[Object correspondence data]

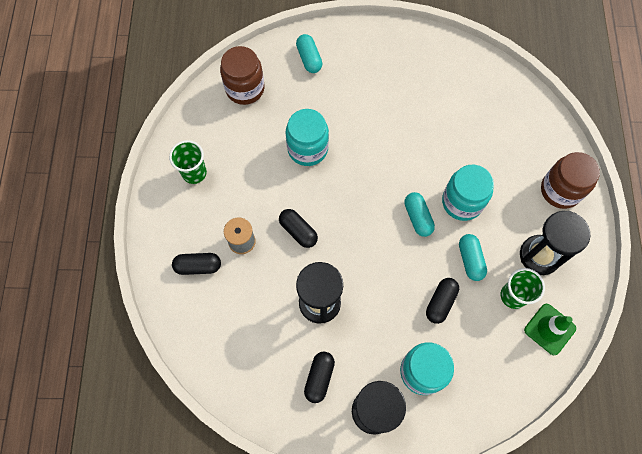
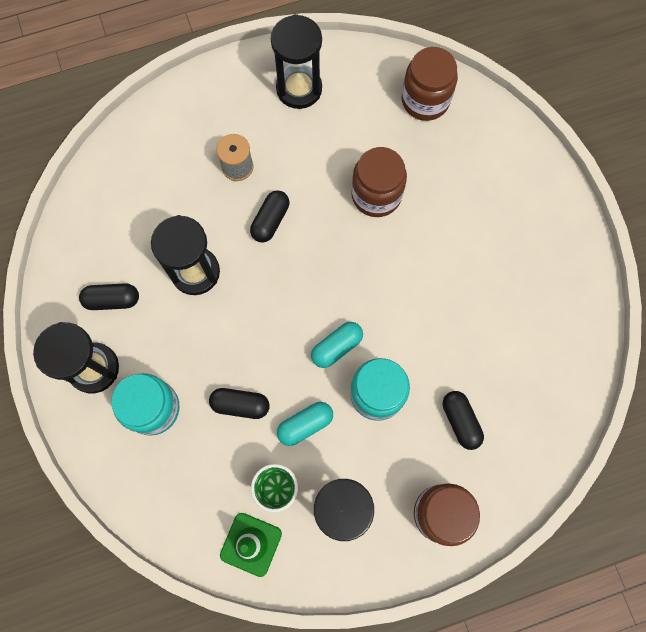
camera: 70 degrees right, 5 degrees up
(194, 173) = (299, 89): green cup -> black hourglass
(198, 266) = (194, 134): black capsule -> black capsule (460, 421)
(307, 149) = (376, 195): turquoise jar -> brown jar
(309, 59) = (496, 155): turquoise capsule -> none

■ **EXERCISE DESCRIPTION**:
In the answer, the entries should be restated verbatim, with all pictures omitted.

■ **EXERCISE RESULT**:
camera: 70 degrees right, 5 degrees up
(194, 173) = (299, 89): green cup -> black hourglass
(198, 266) = (194, 134): black capsule -> black capsule (460, 421)
(307, 149) = (376, 195): turquoise jar -> brown jar
(309, 59) = (496, 155): turquoise capsule -> none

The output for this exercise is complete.